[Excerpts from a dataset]
----

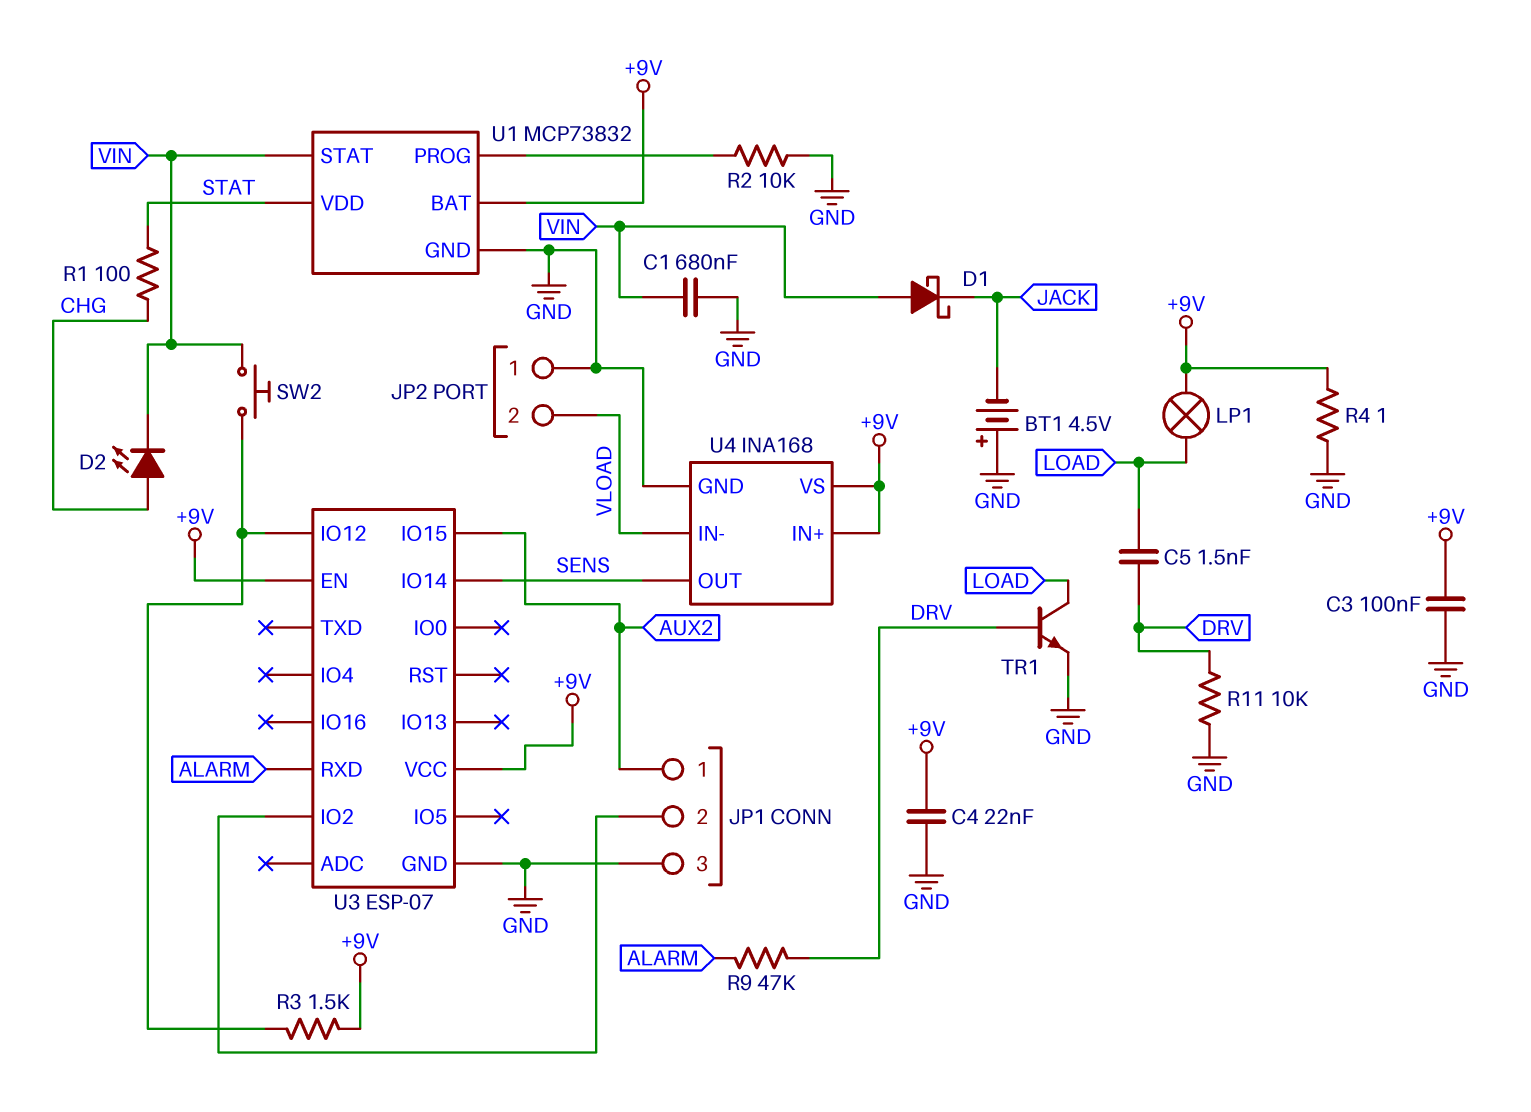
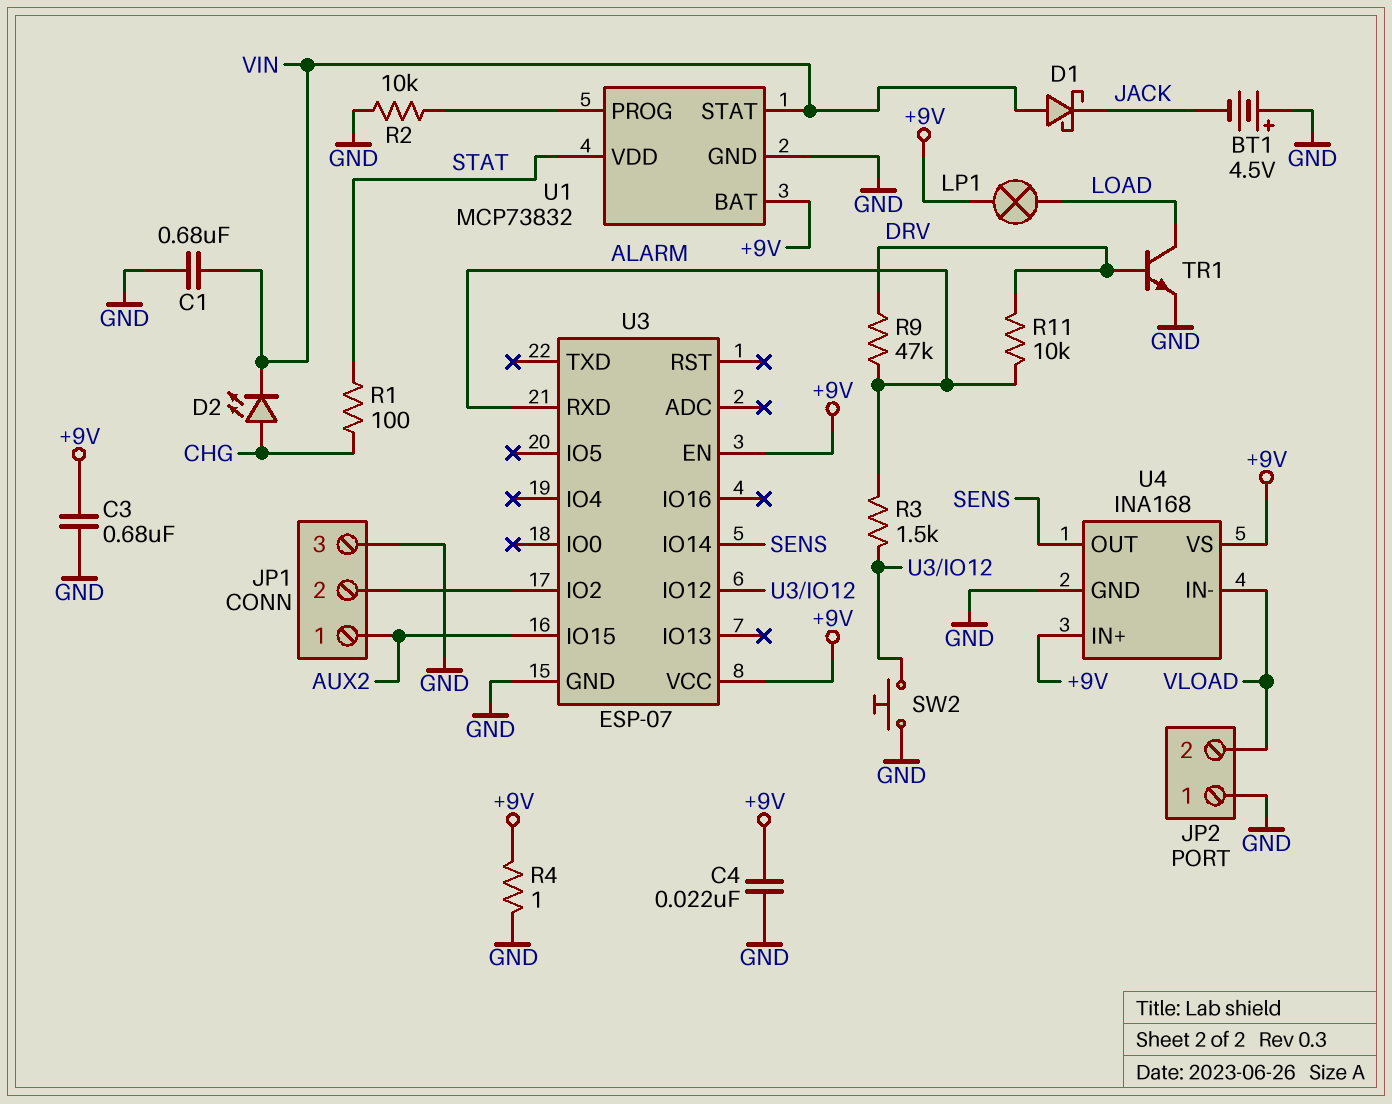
C3: 100nF (+9V, GND) -> 680nF (+9V, GND)
C5: 1.5nF (DRV, LOAD) -> none
R3: 1.5k (+9V, U3/IO12) -> 1.5k (ALARM, U3/IO12)
R11: 10k (DRV, GND) -> 10k (ALARM, DRV)
SW2: button (U3/IO12, VIN) -> button (GND, U3/IO12)

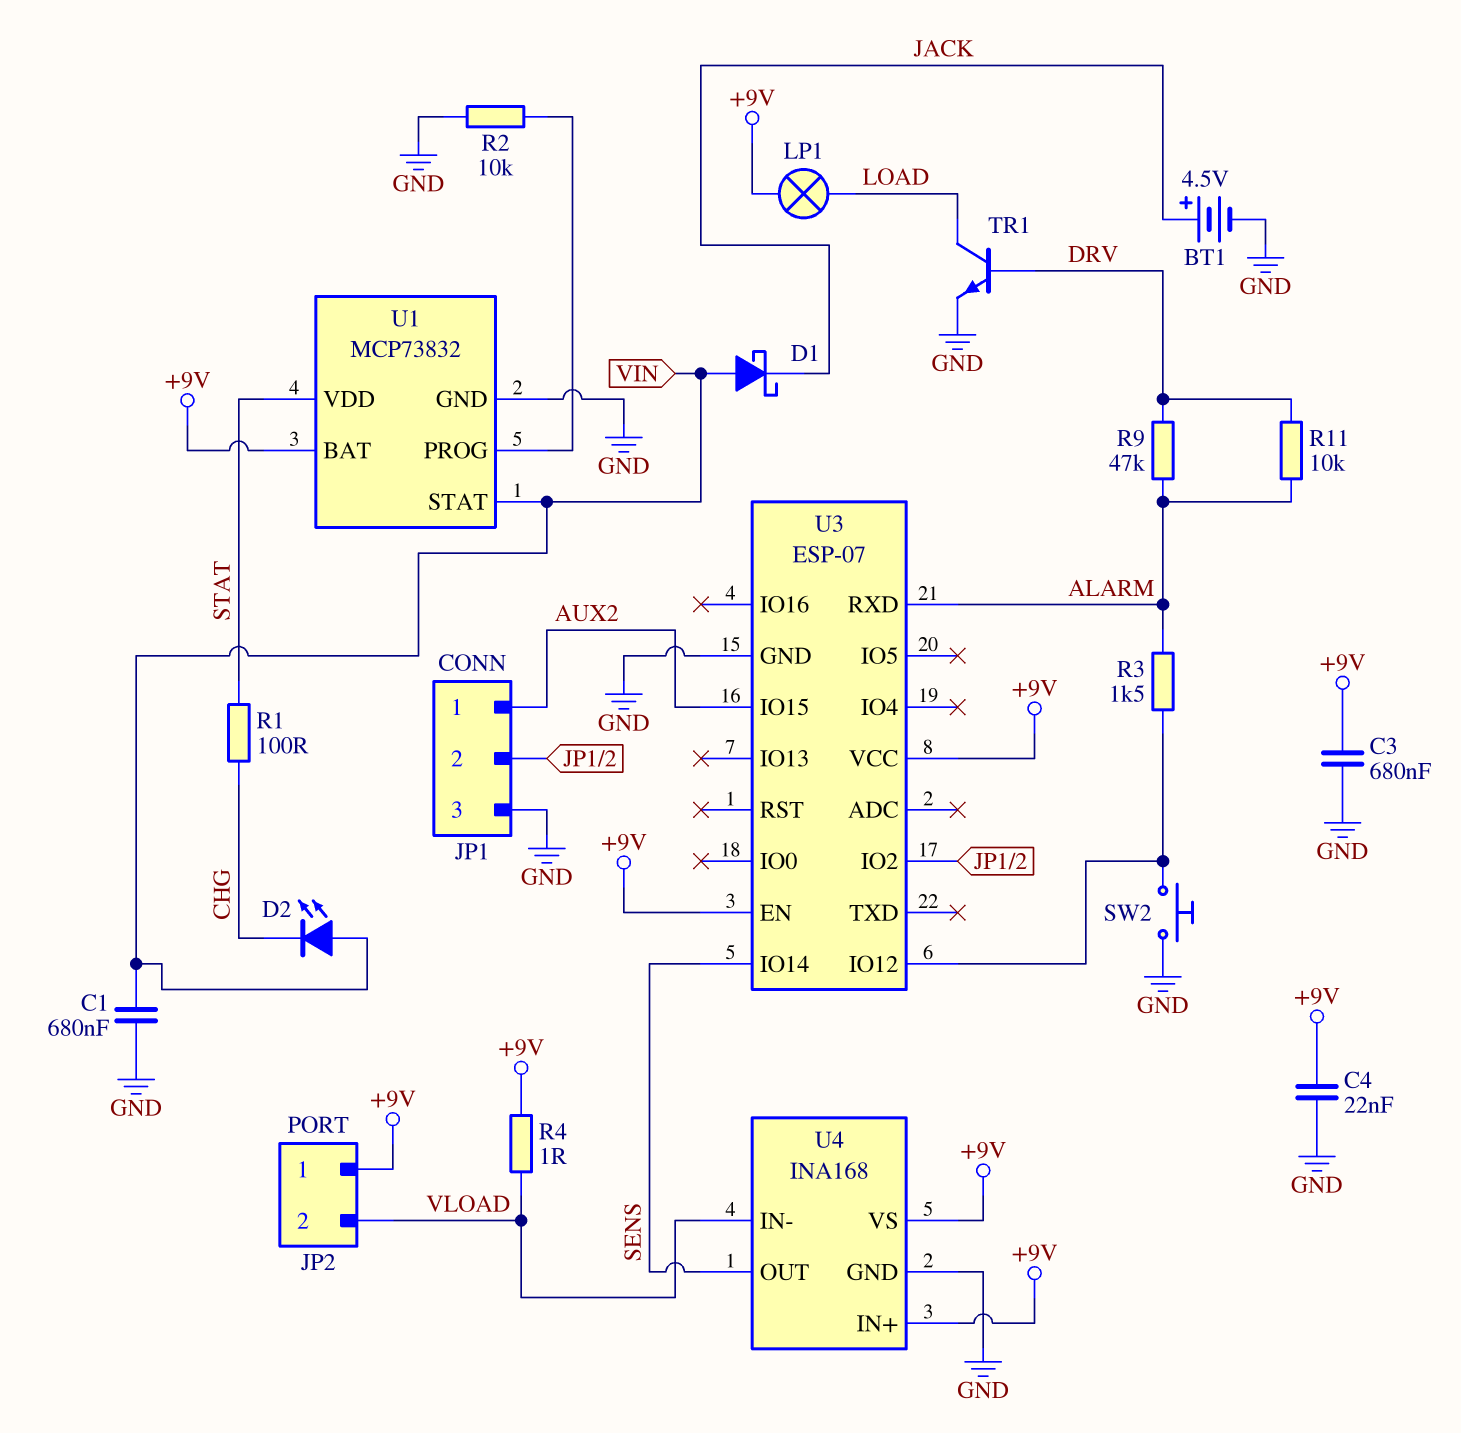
BT1: 4.5V (plus GND, minus JACK) -> 4.5V (plus JACK, minus GND)
D2: LED (A CHG, K VIN) -> LED (A VIN, K CHG)
JP2 pin 1: GND -> +9V
R4: 1 (+9V, GND) -> 1 (+9V, VLOAD)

----

* _YOUR ASSIGNMENT_
Read the entries and select each line where the word "ALARM" is found.

* _ANSWER TO THIS EXERCISE_
R3: 1.5k (+9V, U3/IO12) -> 1.5k (ALARM, U3/IO12)
R11: 10k (DRV, GND) -> 10k (ALARM, DRV)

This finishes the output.